TASK TO CARRY OUT:
Reproduce the material below in full, putting "rusty iron railing" wherever "rusty metal balustrade" occurs and changing nothing else.

** Opening RECORDS FOR THIS EXERCISE block **

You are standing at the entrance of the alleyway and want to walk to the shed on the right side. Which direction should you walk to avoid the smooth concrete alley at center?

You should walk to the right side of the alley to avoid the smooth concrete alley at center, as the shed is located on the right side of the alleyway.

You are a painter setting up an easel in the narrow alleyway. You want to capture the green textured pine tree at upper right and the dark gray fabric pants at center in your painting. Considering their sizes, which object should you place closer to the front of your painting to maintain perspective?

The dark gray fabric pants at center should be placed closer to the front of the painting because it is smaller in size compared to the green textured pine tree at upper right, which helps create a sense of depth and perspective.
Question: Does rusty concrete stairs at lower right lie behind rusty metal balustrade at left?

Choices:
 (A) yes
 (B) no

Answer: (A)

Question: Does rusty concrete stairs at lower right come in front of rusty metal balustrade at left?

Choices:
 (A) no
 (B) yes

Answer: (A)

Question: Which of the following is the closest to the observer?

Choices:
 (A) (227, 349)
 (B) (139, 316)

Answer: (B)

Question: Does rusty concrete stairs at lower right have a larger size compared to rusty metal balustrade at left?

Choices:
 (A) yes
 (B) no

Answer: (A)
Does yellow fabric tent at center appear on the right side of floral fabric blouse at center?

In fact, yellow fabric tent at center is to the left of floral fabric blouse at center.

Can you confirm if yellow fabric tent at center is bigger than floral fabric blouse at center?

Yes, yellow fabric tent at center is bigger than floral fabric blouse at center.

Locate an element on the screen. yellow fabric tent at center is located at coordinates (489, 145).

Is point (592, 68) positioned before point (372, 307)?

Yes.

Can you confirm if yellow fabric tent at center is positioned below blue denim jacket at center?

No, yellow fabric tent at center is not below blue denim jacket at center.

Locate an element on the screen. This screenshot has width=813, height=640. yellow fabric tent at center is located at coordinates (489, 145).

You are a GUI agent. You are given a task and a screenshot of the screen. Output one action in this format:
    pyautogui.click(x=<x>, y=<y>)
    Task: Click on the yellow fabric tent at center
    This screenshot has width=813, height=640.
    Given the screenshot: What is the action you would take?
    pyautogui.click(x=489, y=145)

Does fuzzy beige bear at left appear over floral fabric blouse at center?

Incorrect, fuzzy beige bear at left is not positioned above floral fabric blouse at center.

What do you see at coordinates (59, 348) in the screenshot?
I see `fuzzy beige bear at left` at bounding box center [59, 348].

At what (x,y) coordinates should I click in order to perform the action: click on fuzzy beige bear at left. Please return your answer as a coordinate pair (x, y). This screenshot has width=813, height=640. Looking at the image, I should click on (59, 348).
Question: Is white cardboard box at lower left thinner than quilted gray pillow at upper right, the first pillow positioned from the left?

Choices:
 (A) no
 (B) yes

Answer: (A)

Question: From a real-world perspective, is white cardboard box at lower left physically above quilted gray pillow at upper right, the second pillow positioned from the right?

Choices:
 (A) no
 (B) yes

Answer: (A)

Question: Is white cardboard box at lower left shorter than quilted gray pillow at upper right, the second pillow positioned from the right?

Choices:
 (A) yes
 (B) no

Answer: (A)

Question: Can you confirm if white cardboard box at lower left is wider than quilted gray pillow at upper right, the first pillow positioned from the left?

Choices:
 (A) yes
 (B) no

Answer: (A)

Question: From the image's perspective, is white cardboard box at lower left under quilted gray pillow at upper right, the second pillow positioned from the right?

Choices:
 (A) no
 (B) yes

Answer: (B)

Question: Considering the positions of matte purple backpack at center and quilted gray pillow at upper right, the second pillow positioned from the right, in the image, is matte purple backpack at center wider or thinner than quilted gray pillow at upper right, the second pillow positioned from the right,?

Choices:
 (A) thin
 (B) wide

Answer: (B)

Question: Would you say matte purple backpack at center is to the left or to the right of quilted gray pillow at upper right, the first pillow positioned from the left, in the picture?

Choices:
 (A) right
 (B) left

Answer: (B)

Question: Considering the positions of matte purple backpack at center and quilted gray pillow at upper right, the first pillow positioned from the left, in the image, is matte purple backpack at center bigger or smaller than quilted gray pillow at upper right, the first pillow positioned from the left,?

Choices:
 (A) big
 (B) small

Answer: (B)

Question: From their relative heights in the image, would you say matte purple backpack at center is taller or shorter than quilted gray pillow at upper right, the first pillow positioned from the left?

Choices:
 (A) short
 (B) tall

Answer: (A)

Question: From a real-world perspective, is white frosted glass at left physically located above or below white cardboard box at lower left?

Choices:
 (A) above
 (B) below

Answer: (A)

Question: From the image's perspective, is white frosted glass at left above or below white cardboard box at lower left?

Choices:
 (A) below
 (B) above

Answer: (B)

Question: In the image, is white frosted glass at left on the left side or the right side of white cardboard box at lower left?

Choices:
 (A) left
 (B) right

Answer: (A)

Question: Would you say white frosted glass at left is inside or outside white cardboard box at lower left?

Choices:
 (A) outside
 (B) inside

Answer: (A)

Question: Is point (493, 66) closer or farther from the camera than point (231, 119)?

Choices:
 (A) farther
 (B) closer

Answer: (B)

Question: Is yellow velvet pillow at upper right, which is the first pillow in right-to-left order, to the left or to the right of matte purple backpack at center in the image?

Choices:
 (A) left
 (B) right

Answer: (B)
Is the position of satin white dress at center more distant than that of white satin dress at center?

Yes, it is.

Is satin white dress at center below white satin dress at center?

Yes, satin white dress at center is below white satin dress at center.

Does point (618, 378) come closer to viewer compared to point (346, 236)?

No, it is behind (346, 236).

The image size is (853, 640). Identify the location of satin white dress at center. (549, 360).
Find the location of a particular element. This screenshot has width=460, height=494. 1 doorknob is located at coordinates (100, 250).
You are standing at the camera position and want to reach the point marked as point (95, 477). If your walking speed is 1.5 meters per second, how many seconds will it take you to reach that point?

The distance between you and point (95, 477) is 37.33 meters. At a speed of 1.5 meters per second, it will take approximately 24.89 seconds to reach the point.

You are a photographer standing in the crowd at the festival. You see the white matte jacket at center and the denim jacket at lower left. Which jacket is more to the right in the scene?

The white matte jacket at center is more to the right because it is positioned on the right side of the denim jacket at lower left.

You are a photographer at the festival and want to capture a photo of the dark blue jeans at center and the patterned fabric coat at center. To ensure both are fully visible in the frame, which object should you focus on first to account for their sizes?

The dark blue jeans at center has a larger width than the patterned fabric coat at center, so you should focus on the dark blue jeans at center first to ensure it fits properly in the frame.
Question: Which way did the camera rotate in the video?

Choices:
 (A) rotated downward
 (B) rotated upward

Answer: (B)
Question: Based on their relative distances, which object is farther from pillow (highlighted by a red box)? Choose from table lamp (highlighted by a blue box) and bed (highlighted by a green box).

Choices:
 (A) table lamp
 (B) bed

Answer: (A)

** Closing RECORDS FOR THIS EXERCISE block **

RESPONSE TO THIS TASK:
You are standing at the entrance of the alleyway and want to walk to the shed on the right side. Which direction should you walk to avoid the smooth concrete alley at center?

You should walk to the right side of the alley to avoid the smooth concrete alley at center, as the shed is located on the right side of the alleyway.

You are a painter setting up an easel in the narrow alleyway. You want to capture the green textured pine tree at upper right and the dark gray fabric pants at center in your painting. Considering their sizes, which object should you place closer to the front of your painting to maintain perspective?

The dark gray fabric pants at center should be placed closer to the front of the painting because it is smaller in size compared to the green textured pine tree at upper right, which helps create a sense of depth and perspective.
Question: Does rusty concrete stairs at lower right lie behind rusty iron railing at left?

Choices:
 (A) yes
 (B) no

Answer: (A)

Question: Does rusty concrete stairs at lower right come in front of rusty iron railing at left?

Choices:
 (A) no
 (B) yes

Answer: (A)

Question: Which of the following is the closest to the observer?

Choices:
 (A) (227, 349)
 (B) (139, 316)

Answer: (B)

Question: Does rusty concrete stairs at lower right have a larger size compared to rusty iron railing at left?

Choices:
 (A) yes
 (B) no

Answer: (A)
Does yellow fabric tent at center appear on the right side of floral fabric blouse at center?

In fact, yellow fabric tent at center is to the left of floral fabric blouse at center.

Can you confirm if yellow fabric tent at center is bigger than floral fabric blouse at center?

Yes, yellow fabric tent at center is bigger than floral fabric blouse at center.

Locate an element on the screen. yellow fabric tent at center is located at coordinates (489, 145).

Is point (592, 68) positioned before point (372, 307)?

Yes.

Can you confirm if yellow fabric tent at center is positioned below blue denim jacket at center?

No, yellow fabric tent at center is not below blue denim jacket at center.

Locate an element on the screen. This screenshot has width=813, height=640. yellow fabric tent at center is located at coordinates (489, 145).

You are a GUI agent. You are given a task and a screenshot of the screen. Output one action in this format:
    pyautogui.click(x=<x>, y=<y>)
    Task: Click on the yellow fabric tent at center
    This screenshot has width=813, height=640.
    Given the screenshot: What is the action you would take?
    pyautogui.click(x=489, y=145)

Does fuzzy beige bear at left appear over floral fabric blouse at center?

Incorrect, fuzzy beige bear at left is not positioned above floral fabric blouse at center.

What do you see at coordinates (59, 348) in the screenshot?
I see `fuzzy beige bear at left` at bounding box center [59, 348].

At what (x,y) coordinates should I click in order to perform the action: click on fuzzy beige bear at left. Please return your answer as a coordinate pair (x, y). This screenshot has width=813, height=640. Looking at the image, I should click on (59, 348).
Question: Is white cardboard box at lower left thinner than quilted gray pillow at upper right, the first pillow positioned from the left?

Choices:
 (A) no
 (B) yes

Answer: (A)

Question: From a real-world perspective, is white cardboard box at lower left physically above quilted gray pillow at upper right, the second pillow positioned from the right?

Choices:
 (A) no
 (B) yes

Answer: (A)

Question: Is white cardboard box at lower left shorter than quilted gray pillow at upper right, the second pillow positioned from the right?

Choices:
 (A) yes
 (B) no

Answer: (A)

Question: Can you confirm if white cardboard box at lower left is wider than quilted gray pillow at upper right, the first pillow positioned from the left?

Choices:
 (A) yes
 (B) no

Answer: (A)

Question: From the image's perspective, is white cardboard box at lower left under quilted gray pillow at upper right, the second pillow positioned from the right?

Choices:
 (A) no
 (B) yes

Answer: (B)

Question: Considering the positions of matte purple backpack at center and quilted gray pillow at upper right, the second pillow positioned from the right, in the image, is matte purple backpack at center wider or thinner than quilted gray pillow at upper right, the second pillow positioned from the right,?

Choices:
 (A) thin
 (B) wide

Answer: (B)

Question: Would you say matte purple backpack at center is to the left or to the right of quilted gray pillow at upper right, the first pillow positioned from the left, in the picture?

Choices:
 (A) right
 (B) left

Answer: (B)

Question: Considering the positions of matte purple backpack at center and quilted gray pillow at upper right, the first pillow positioned from the left, in the image, is matte purple backpack at center bigger or smaller than quilted gray pillow at upper right, the first pillow positioned from the left,?

Choices:
 (A) big
 (B) small

Answer: (B)

Question: From their relative heights in the image, would you say matte purple backpack at center is taller or shorter than quilted gray pillow at upper right, the first pillow positioned from the left?

Choices:
 (A) short
 (B) tall

Answer: (A)

Question: From a real-world perspective, is white frosted glass at left physically located above or below white cardboard box at lower left?

Choices:
 (A) above
 (B) below

Answer: (A)

Question: From the image's perspective, is white frosted glass at left above or below white cardboard box at lower left?

Choices:
 (A) below
 (B) above

Answer: (B)

Question: In the image, is white frosted glass at left on the left side or the right side of white cardboard box at lower left?

Choices:
 (A) left
 (B) right

Answer: (A)

Question: Would you say white frosted glass at left is inside or outside white cardboard box at lower left?

Choices:
 (A) outside
 (B) inside

Answer: (A)

Question: Is point (493, 66) closer or farther from the camera than point (231, 119)?

Choices:
 (A) farther
 (B) closer

Answer: (B)

Question: Is yellow velvet pillow at upper right, which is the first pillow in right-to-left order, to the left or to the right of matte purple backpack at center in the image?

Choices:
 (A) left
 (B) right

Answer: (B)
Is the position of satin white dress at center more distant than that of white satin dress at center?

Yes, it is.

Is satin white dress at center below white satin dress at center?

Yes, satin white dress at center is below white satin dress at center.

Does point (618, 378) come closer to viewer compared to point (346, 236)?

No, it is behind (346, 236).

The image size is (853, 640). Identify the location of satin white dress at center. (549, 360).
Find the location of a particular element. This screenshot has width=460, height=494. 1 doorknob is located at coordinates (100, 250).
You are standing at the camera position and want to reach the point marked as point (95, 477). If your walking speed is 1.5 meters per second, how many seconds will it take you to reach that point?

The distance between you and point (95, 477) is 37.33 meters. At a speed of 1.5 meters per second, it will take approximately 24.89 seconds to reach the point.

You are a photographer standing in the crowd at the festival. You see the white matte jacket at center and the denim jacket at lower left. Which jacket is more to the right in the scene?

The white matte jacket at center is more to the right because it is positioned on the right side of the denim jacket at lower left.

You are a photographer at the festival and want to capture a photo of the dark blue jeans at center and the patterned fabric coat at center. To ensure both are fully visible in the frame, which object should you focus on first to account for their sizes?

The dark blue jeans at center has a larger width than the patterned fabric coat at center, so you should focus on the dark blue jeans at center first to ensure it fits properly in the frame.
Question: Which way did the camera rotate in the video?

Choices:
 (A) rotated downward
 (B) rotated upward

Answer: (B)
Question: Based on their relative distances, which object is farther from pillow (highlighted by a red box)? Choose from table lamp (highlighted by a blue box) and bed (highlighted by a green box).

Choices:
 (A) table lamp
 (B) bed

Answer: (A)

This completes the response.